↓↓↓

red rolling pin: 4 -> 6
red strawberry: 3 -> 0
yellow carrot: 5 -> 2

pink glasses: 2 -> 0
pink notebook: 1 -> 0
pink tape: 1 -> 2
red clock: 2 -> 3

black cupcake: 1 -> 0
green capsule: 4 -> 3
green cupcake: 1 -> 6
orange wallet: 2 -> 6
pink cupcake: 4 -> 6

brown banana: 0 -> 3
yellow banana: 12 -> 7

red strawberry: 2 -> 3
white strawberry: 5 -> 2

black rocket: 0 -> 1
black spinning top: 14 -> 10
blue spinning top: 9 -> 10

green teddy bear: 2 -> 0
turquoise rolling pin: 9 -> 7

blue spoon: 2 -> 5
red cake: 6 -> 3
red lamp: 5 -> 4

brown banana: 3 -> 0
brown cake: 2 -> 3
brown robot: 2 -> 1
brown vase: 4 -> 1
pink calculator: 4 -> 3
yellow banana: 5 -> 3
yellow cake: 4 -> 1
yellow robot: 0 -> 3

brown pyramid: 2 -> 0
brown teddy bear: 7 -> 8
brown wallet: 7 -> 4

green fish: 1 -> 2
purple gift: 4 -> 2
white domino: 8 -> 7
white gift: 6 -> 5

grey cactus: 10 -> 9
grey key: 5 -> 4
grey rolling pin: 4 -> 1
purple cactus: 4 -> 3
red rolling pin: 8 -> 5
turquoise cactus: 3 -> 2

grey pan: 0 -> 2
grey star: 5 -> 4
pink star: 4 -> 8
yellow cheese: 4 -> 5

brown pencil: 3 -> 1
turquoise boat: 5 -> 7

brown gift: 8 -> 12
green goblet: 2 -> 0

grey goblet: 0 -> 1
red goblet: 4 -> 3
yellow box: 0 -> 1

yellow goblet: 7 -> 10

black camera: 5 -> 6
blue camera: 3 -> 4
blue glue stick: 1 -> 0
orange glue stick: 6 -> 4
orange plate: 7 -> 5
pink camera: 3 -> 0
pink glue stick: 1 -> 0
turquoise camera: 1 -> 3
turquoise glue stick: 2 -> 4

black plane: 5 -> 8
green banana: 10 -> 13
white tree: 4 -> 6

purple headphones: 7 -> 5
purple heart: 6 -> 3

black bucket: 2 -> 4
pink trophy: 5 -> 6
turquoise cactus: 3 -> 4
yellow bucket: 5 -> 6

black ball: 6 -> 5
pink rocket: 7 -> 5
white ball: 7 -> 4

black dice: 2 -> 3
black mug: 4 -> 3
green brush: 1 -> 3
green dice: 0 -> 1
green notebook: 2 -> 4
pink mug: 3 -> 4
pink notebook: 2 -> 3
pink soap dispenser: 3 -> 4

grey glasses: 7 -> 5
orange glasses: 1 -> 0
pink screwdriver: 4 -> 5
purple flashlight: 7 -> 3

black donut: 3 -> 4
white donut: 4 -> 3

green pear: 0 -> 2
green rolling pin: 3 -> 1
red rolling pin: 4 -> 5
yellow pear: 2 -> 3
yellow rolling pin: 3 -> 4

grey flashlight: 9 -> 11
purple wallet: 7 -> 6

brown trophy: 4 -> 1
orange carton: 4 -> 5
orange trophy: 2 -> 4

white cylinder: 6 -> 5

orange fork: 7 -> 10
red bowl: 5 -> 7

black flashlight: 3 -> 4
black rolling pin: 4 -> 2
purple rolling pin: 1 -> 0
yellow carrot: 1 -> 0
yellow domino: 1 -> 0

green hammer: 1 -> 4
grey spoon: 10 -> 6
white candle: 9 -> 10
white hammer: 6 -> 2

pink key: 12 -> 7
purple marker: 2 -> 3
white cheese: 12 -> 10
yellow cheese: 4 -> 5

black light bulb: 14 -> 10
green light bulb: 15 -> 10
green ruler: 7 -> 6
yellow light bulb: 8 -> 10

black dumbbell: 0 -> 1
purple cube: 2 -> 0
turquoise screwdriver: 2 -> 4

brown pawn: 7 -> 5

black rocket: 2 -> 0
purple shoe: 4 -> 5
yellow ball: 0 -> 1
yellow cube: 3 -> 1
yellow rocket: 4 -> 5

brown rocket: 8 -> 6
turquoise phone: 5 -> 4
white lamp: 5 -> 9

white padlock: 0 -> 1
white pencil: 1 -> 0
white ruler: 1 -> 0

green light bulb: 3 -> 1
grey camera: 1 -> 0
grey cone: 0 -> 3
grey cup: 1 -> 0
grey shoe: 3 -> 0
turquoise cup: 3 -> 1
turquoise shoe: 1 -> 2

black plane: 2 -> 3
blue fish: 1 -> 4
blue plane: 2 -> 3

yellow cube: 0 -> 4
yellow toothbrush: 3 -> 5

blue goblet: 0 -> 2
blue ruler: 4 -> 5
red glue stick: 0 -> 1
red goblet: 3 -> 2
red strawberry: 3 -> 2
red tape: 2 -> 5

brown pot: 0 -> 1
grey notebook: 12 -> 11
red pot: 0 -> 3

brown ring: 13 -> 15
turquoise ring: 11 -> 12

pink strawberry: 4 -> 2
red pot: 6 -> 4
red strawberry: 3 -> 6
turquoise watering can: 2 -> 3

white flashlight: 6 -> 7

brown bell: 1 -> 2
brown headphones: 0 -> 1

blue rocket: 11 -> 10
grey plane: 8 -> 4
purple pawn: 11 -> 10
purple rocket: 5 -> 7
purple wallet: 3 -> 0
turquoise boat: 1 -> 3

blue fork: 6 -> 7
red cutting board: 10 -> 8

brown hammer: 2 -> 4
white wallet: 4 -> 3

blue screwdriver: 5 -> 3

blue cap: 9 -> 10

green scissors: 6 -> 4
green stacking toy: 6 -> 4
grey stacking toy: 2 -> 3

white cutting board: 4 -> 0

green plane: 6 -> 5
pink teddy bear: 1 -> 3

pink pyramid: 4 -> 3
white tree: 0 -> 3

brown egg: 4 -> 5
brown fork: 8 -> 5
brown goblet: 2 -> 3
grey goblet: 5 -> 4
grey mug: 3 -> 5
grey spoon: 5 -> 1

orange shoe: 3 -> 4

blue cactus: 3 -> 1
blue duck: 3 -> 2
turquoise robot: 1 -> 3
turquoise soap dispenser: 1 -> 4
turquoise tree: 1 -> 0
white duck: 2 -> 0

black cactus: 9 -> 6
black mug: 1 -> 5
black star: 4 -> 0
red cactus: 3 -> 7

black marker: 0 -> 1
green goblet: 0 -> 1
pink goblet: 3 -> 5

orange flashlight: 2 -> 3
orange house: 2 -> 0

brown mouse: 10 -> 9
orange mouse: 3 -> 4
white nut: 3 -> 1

↑↑↑

## Brief
An exact copy of all the entries above is what is needed.

## Task response
red rolling pin: 4 -> 6
red strawberry: 3 -> 0
yellow carrot: 5 -> 2

pink glasses: 2 -> 0
pink notebook: 1 -> 0
pink tape: 1 -> 2
red clock: 2 -> 3

black cupcake: 1 -> 0
green capsule: 4 -> 3
green cupcake: 1 -> 6
orange wallet: 2 -> 6
pink cupcake: 4 -> 6

brown banana: 0 -> 3
yellow banana: 12 -> 7

red strawberry: 2 -> 3
white strawberry: 5 -> 2

black rocket: 0 -> 1
black spinning top: 14 -> 10
blue spinning top: 9 -> 10

green teddy bear: 2 -> 0
turquoise rolling pin: 9 -> 7

blue spoon: 2 -> 5
red cake: 6 -> 3
red lamp: 5 -> 4

brown banana: 3 -> 0
brown cake: 2 -> 3
brown robot: 2 -> 1
brown vase: 4 -> 1
pink calculator: 4 -> 3
yellow banana: 5 -> 3
yellow cake: 4 -> 1
yellow robot: 0 -> 3

brown pyramid: 2 -> 0
brown teddy bear: 7 -> 8
brown wallet: 7 -> 4

green fish: 1 -> 2
purple gift: 4 -> 2
white domino: 8 -> 7
white gift: 6 -> 5

grey cactus: 10 -> 9
grey key: 5 -> 4
grey rolling pin: 4 -> 1
purple cactus: 4 -> 3
red rolling pin: 8 -> 5
turquoise cactus: 3 -> 2

grey pan: 0 -> 2
grey star: 5 -> 4
pink star: 4 -> 8
yellow cheese: 4 -> 5

brown pencil: 3 -> 1
turquoise boat: 5 -> 7

brown gift: 8 -> 12
green goblet: 2 -> 0

grey goblet: 0 -> 1
red goblet: 4 -> 3
yellow box: 0 -> 1

yellow goblet: 7 -> 10

black camera: 5 -> 6
blue camera: 3 -> 4
blue glue stick: 1 -> 0
orange glue stick: 6 -> 4
orange plate: 7 -> 5
pink camera: 3 -> 0
pink glue stick: 1 -> 0
turquoise camera: 1 -> 3
turquoise glue stick: 2 -> 4

black plane: 5 -> 8
green banana: 10 -> 13
white tree: 4 -> 6

purple headphones: 7 -> 5
purple heart: 6 -> 3

black bucket: 2 -> 4
pink trophy: 5 -> 6
turquoise cactus: 3 -> 4
yellow bucket: 5 -> 6

black ball: 6 -> 5
pink rocket: 7 -> 5
white ball: 7 -> 4

black dice: 2 -> 3
black mug: 4 -> 3
green brush: 1 -> 3
green dice: 0 -> 1
green notebook: 2 -> 4
pink mug: 3 -> 4
pink notebook: 2 -> 3
pink soap dispenser: 3 -> 4

grey glasses: 7 -> 5
orange glasses: 1 -> 0
pink screwdriver: 4 -> 5
purple flashlight: 7 -> 3

black donut: 3 -> 4
white donut: 4 -> 3

green pear: 0 -> 2
green rolling pin: 3 -> 1
red rolling pin: 4 -> 5
yellow pear: 2 -> 3
yellow rolling pin: 3 -> 4

grey flashlight: 9 -> 11
purple wallet: 7 -> 6

brown trophy: 4 -> 1
orange carton: 4 -> 5
orange trophy: 2 -> 4

white cylinder: 6 -> 5

orange fork: 7 -> 10
red bowl: 5 -> 7

black flashlight: 3 -> 4
black rolling pin: 4 -> 2
purple rolling pin: 1 -> 0
yellow carrot: 1 -> 0
yellow domino: 1 -> 0

green hammer: 1 -> 4
grey spoon: 10 -> 6
white candle: 9 -> 10
white hammer: 6 -> 2

pink key: 12 -> 7
purple marker: 2 -> 3
white cheese: 12 -> 10
yellow cheese: 4 -> 5

black light bulb: 14 -> 10
green light bulb: 15 -> 10
green ruler: 7 -> 6
yellow light bulb: 8 -> 10

black dumbbell: 0 -> 1
purple cube: 2 -> 0
turquoise screwdriver: 2 -> 4

brown pawn: 7 -> 5

black rocket: 2 -> 0
purple shoe: 4 -> 5
yellow ball: 0 -> 1
yellow cube: 3 -> 1
yellow rocket: 4 -> 5

brown rocket: 8 -> 6
turquoise phone: 5 -> 4
white lamp: 5 -> 9

white padlock: 0 -> 1
white pencil: 1 -> 0
white ruler: 1 -> 0

green light bulb: 3 -> 1
grey camera: 1 -> 0
grey cone: 0 -> 3
grey cup: 1 -> 0
grey shoe: 3 -> 0
turquoise cup: 3 -> 1
turquoise shoe: 1 -> 2

black plane: 2 -> 3
blue fish: 1 -> 4
blue plane: 2 -> 3

yellow cube: 0 -> 4
yellow toothbrush: 3 -> 5

blue goblet: 0 -> 2
blue ruler: 4 -> 5
red glue stick: 0 -> 1
red goblet: 3 -> 2
red strawberry: 3 -> 2
red tape: 2 -> 5

brown pot: 0 -> 1
grey notebook: 12 -> 11
red pot: 0 -> 3

brown ring: 13 -> 15
turquoise ring: 11 -> 12

pink strawberry: 4 -> 2
red pot: 6 -> 4
red strawberry: 3 -> 6
turquoise watering can: 2 -> 3

white flashlight: 6 -> 7

brown bell: 1 -> 2
brown headphones: 0 -> 1

blue rocket: 11 -> 10
grey plane: 8 -> 4
purple pawn: 11 -> 10
purple rocket: 5 -> 7
purple wallet: 3 -> 0
turquoise boat: 1 -> 3

blue fork: 6 -> 7
red cutting board: 10 -> 8

brown hammer: 2 -> 4
white wallet: 4 -> 3

blue screwdriver: 5 -> 3

blue cap: 9 -> 10

green scissors: 6 -> 4
green stacking toy: 6 -> 4
grey stacking toy: 2 -> 3

white cutting board: 4 -> 0

green plane: 6 -> 5
pink teddy bear: 1 -> 3

pink pyramid: 4 -> 3
white tree: 0 -> 3

brown egg: 4 -> 5
brown fork: 8 -> 5
brown goblet: 2 -> 3
grey goblet: 5 -> 4
grey mug: 3 -> 5
grey spoon: 5 -> 1

orange shoe: 3 -> 4

blue cactus: 3 -> 1
blue duck: 3 -> 2
turquoise robot: 1 -> 3
turquoise soap dispenser: 1 -> 4
turquoise tree: 1 -> 0
white duck: 2 -> 0

black cactus: 9 -> 6
black mug: 1 -> 5
black star: 4 -> 0
red cactus: 3 -> 7

black marker: 0 -> 1
green goblet: 0 -> 1
pink goblet: 3 -> 5

orange flashlight: 2 -> 3
orange house: 2 -> 0

brown mouse: 10 -> 9
orange mouse: 3 -> 4
white nut: 3 -> 1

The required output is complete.